**Work to be completed:** All lines from the one with "(580, 58) = (409, 97): yellow" through the last are to be given again exactly as they stand in the data below, and only those.

Input data START

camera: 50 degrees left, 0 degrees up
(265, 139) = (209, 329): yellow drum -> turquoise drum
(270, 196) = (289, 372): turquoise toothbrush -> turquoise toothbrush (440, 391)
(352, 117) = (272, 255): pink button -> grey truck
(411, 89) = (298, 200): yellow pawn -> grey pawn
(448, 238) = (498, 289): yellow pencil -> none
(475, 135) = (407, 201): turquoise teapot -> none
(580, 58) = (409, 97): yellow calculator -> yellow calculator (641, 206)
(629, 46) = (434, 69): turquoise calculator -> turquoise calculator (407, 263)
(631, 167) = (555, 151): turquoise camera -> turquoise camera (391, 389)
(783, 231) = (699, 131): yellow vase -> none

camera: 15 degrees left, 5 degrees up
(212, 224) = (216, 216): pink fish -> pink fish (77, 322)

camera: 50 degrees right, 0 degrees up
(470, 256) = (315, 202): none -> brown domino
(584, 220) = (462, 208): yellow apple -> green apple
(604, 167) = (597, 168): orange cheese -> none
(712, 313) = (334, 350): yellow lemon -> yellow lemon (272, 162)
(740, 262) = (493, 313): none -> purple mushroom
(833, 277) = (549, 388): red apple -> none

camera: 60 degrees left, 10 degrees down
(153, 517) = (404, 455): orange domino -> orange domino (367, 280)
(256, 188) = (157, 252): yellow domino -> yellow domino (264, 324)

Input data END

**Result below:**
(580, 58) = (409, 97): yellow calculator -> yellow calculator (641, 206)
(629, 46) = (434, 69): turquoise calculator -> turquoise calculator (407, 263)
(631, 167) = (555, 151): turquoise camera -> turquoise camera (391, 389)
(783, 231) = (699, 131): yellow vase -> none

camera: 15 degrees left, 5 degrees up
(212, 224) = (216, 216): pink fish -> pink fish (77, 322)

camera: 50 degrees right, 0 degrees up
(470, 256) = (315, 202): none -> brown domino
(584, 220) = (462, 208): yellow apple -> green apple
(604, 167) = (597, 168): orange cheese -> none
(712, 313) = (334, 350): yellow lemon -> yellow lemon (272, 162)
(740, 262) = (493, 313): none -> purple mushroom
(833, 277) = (549, 388): red apple -> none

camera: 60 degrees left, 10 degrees down
(153, 517) = (404, 455): orange domino -> orange domino (367, 280)
(256, 188) = (157, 252): yellow domino -> yellow domino (264, 324)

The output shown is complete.